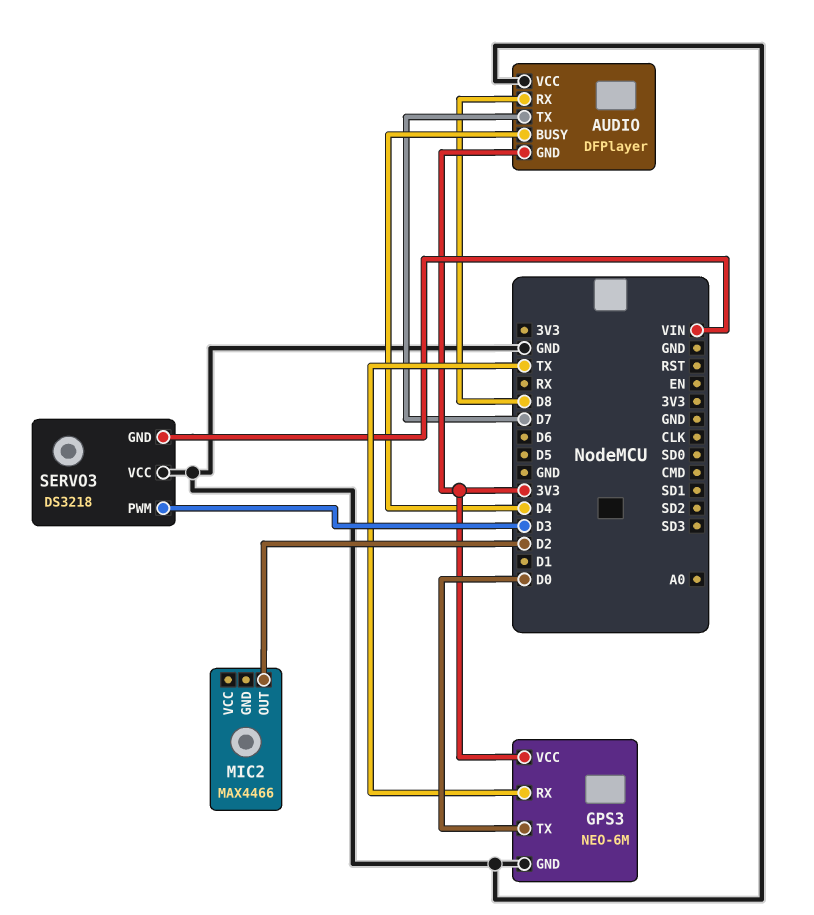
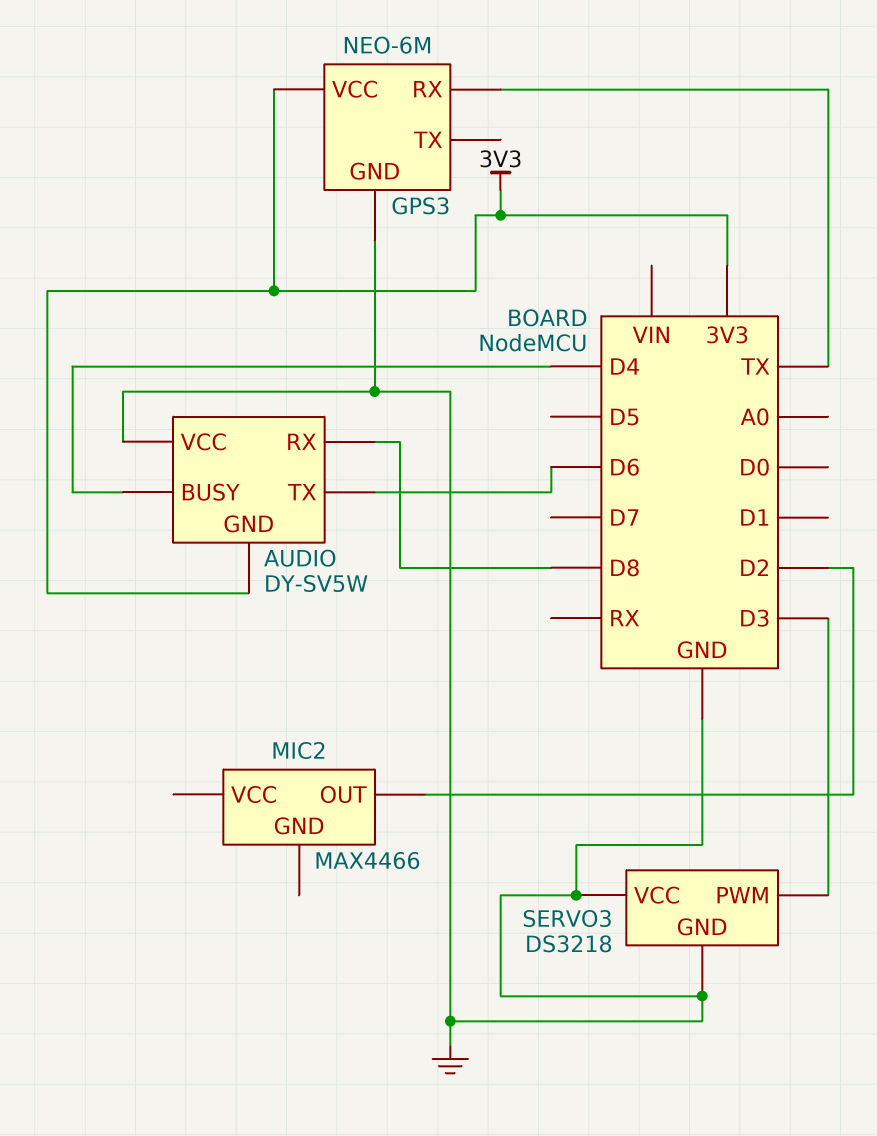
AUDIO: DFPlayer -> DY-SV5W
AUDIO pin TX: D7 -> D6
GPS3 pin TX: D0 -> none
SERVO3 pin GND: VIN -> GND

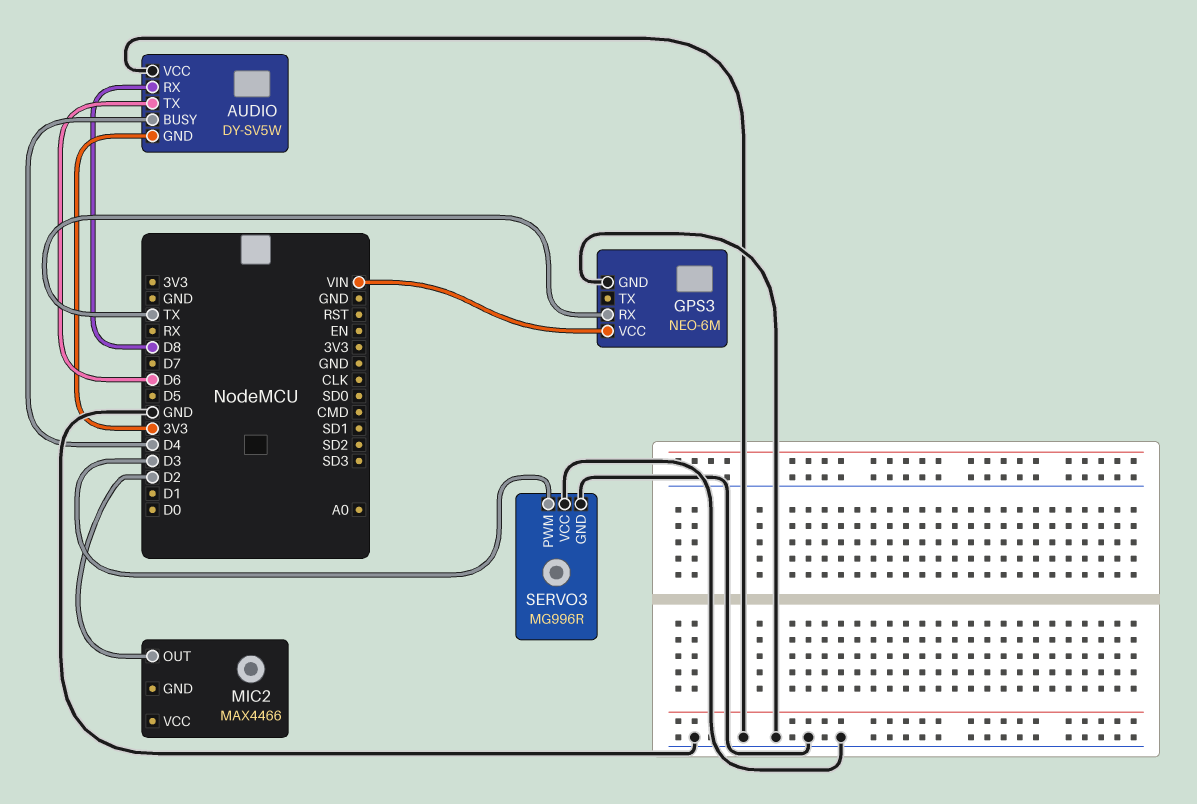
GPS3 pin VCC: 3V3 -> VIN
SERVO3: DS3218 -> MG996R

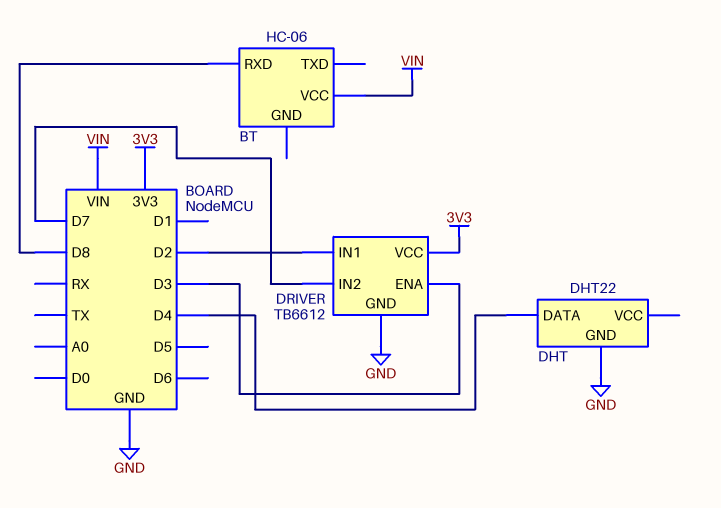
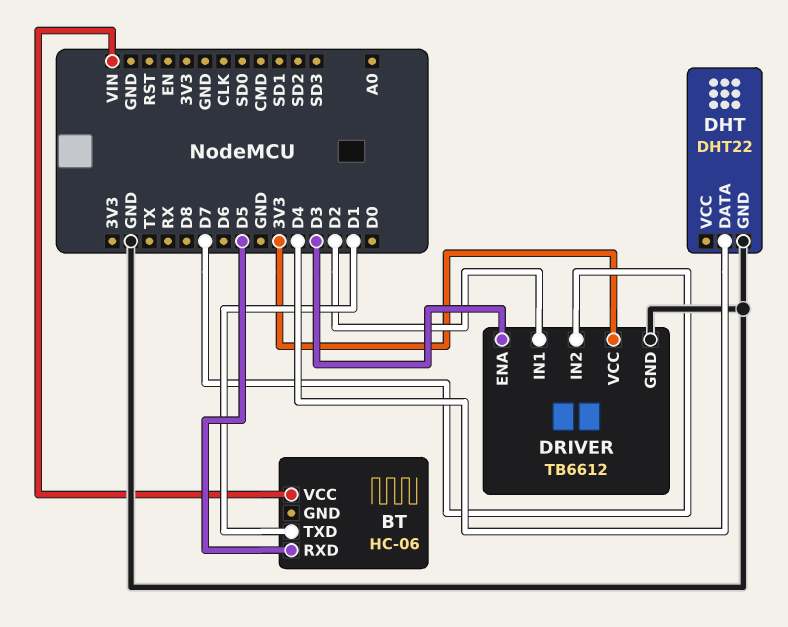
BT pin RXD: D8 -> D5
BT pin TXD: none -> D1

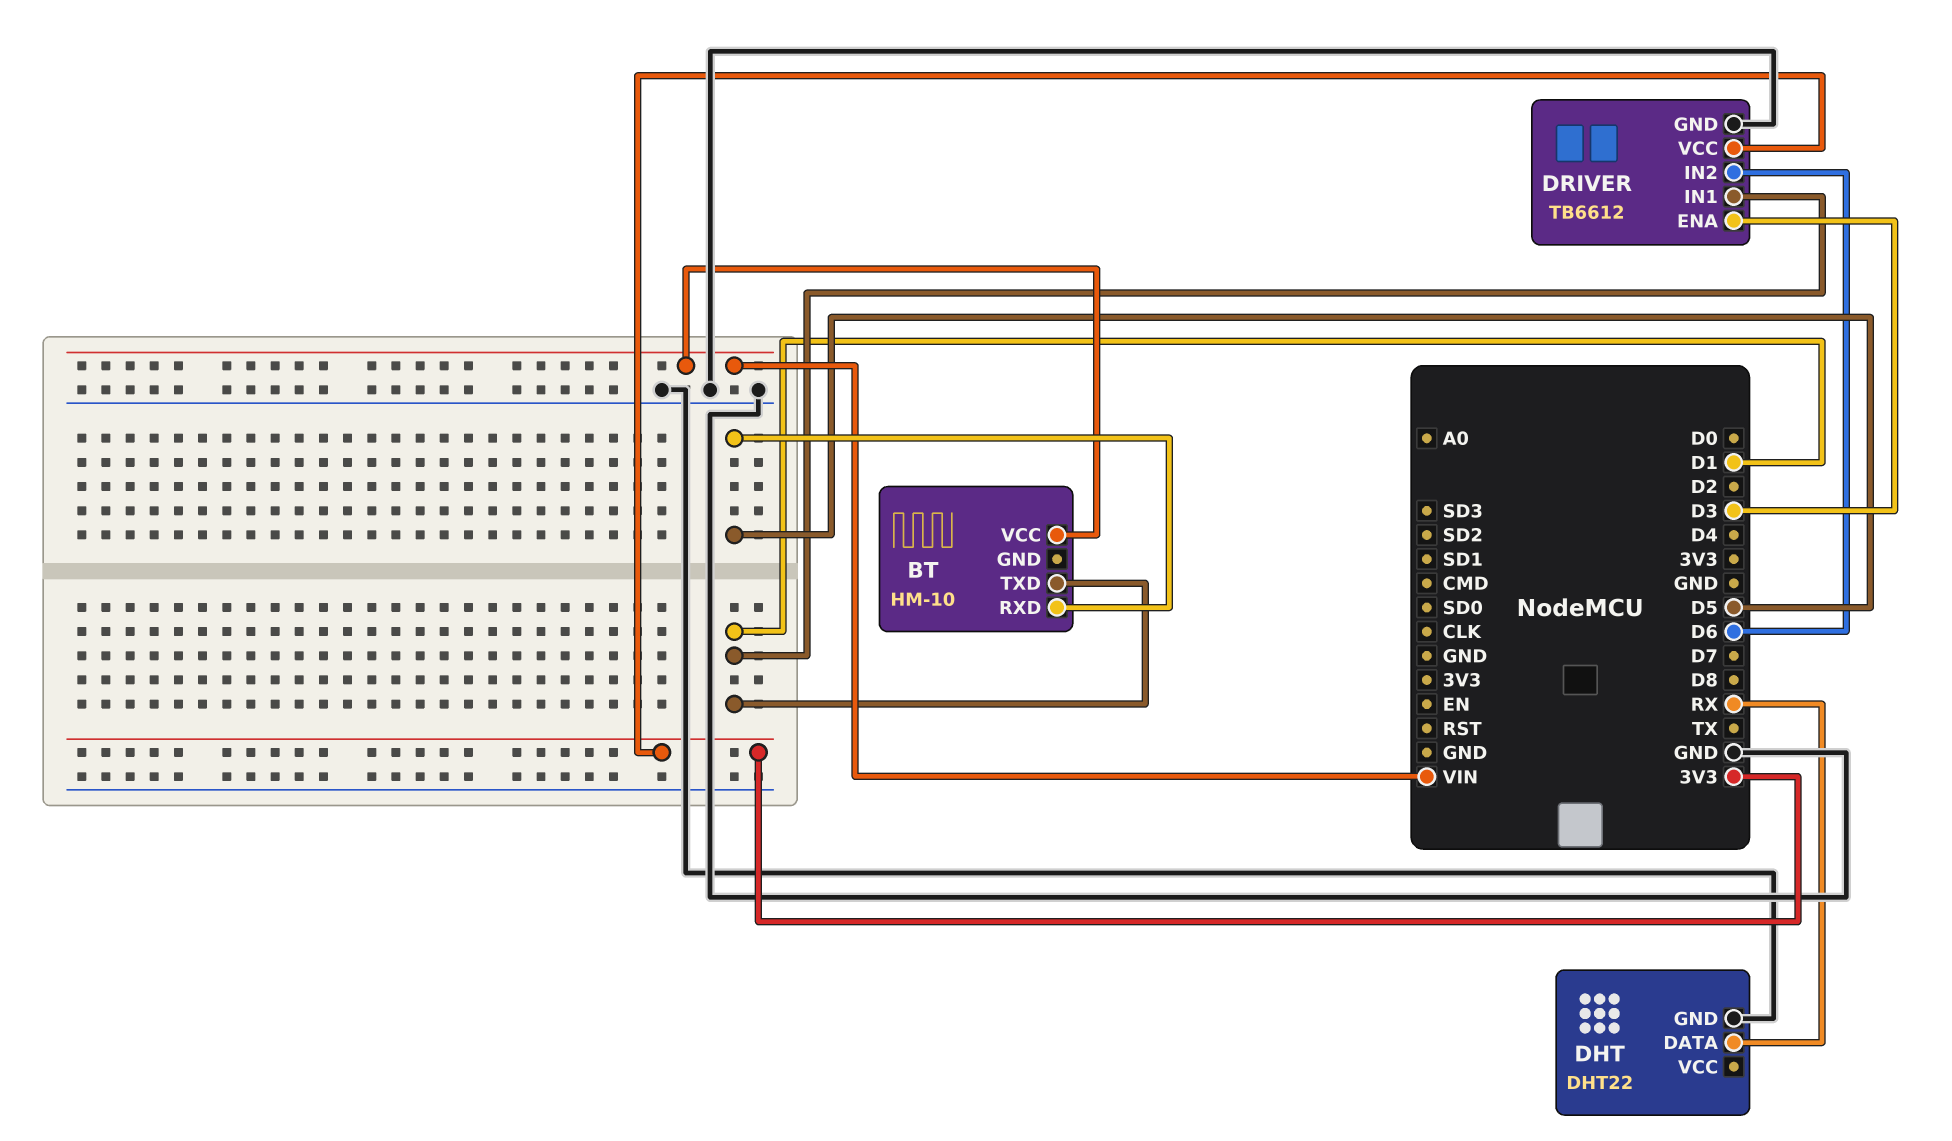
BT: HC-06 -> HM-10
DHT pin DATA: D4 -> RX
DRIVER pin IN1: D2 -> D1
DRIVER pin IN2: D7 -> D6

- _Required action_: Everything from the line with "GPS3 pin VCC: 3V3 -> VIN" through the final line of the material is to be returned exactly, both ends included, apart from the pictures.

- _Problem solution_:
GPS3 pin VCC: 3V3 -> VIN
SERVO3: DS3218 -> MG996R

BT pin RXD: D8 -> D5
BT pin TXD: none -> D1

BT: HC-06 -> HM-10
DHT pin DATA: D4 -> RX
DRIVER pin IN1: D2 -> D1
DRIVER pin IN2: D7 -> D6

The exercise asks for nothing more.